[WHAT THE EXERCISE ASKS]
Below are records; how many of their lines contain "calculator"? Reply with the number and no other words.

*** Opening AVAILABLE DATA ***

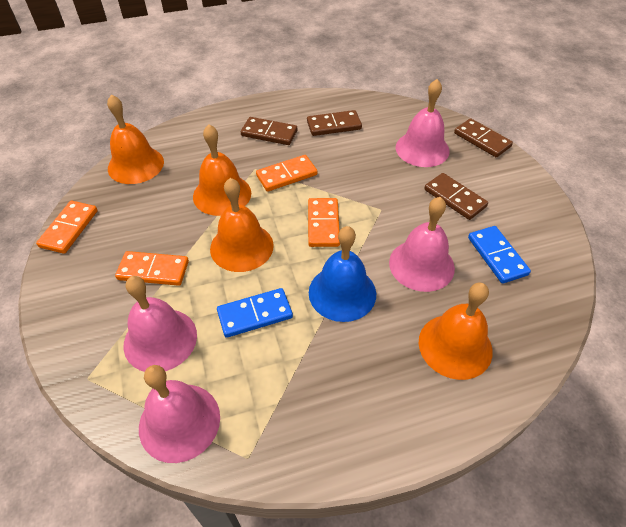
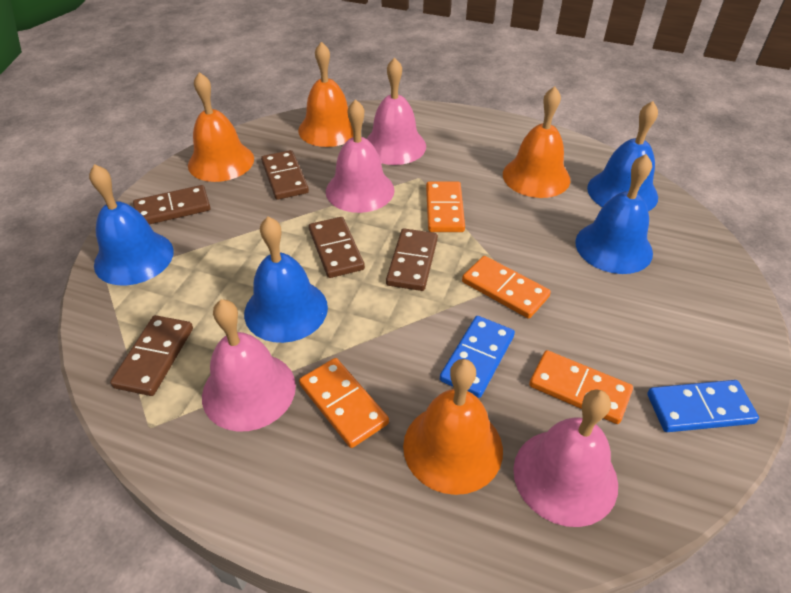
blue bell: 1 -> 4
brown domino: 4 -> 5

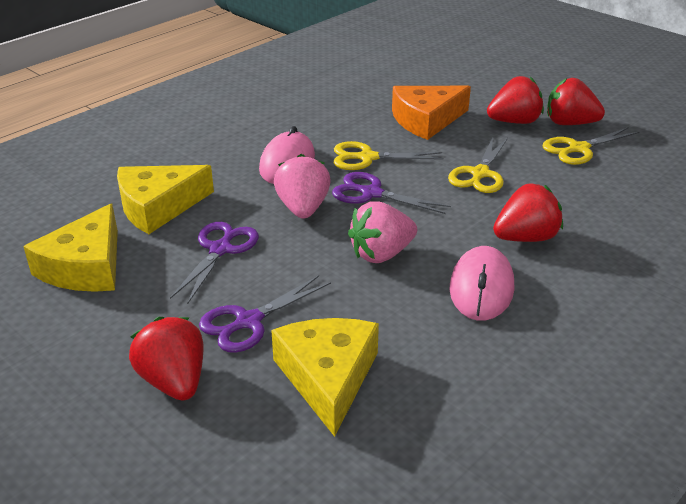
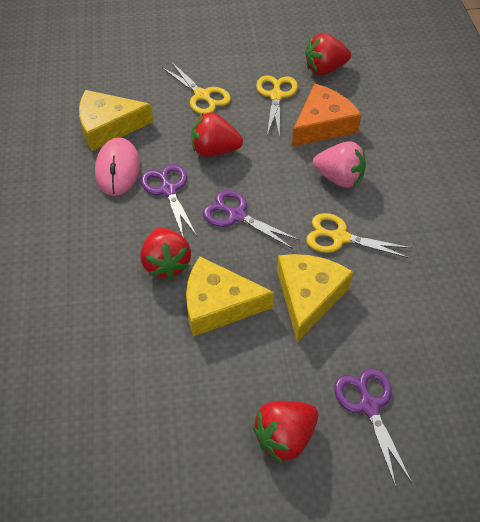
pink mouse: 2 -> 1
pink strawberry: 2 -> 1

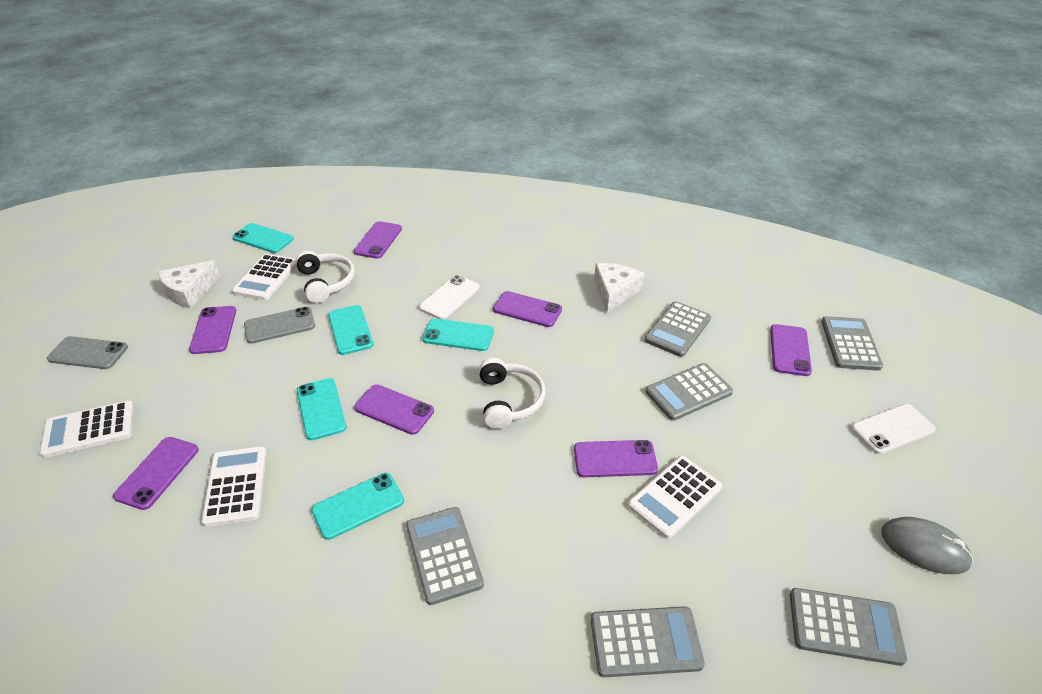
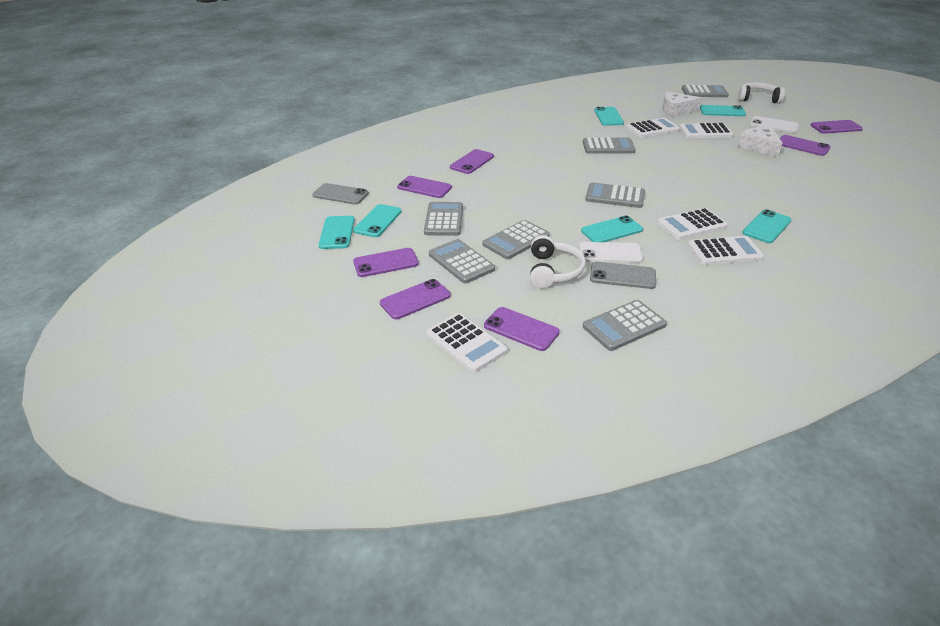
grey calculator: 6 -> 7
grey mouse: 1 -> 0
turquoise phone: 5 -> 6
white calculator: 4 -> 5

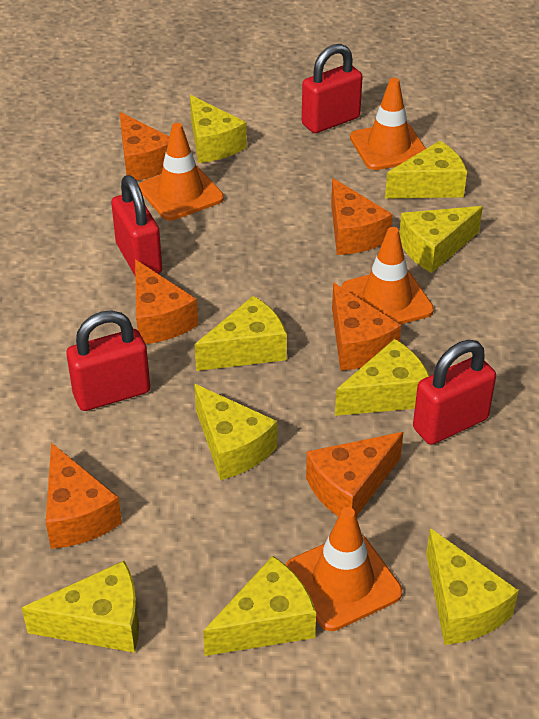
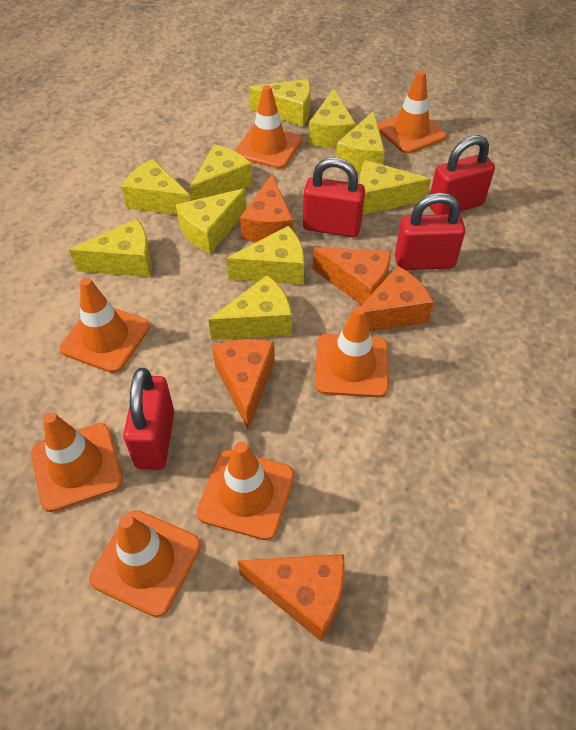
orange cheese: 6 -> 5
orange traffic cone: 4 -> 7
yellow cheese: 9 -> 10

*** Closing AVAILABLE DATA ***

[ANSWER FOR THIS EXERCISE]
2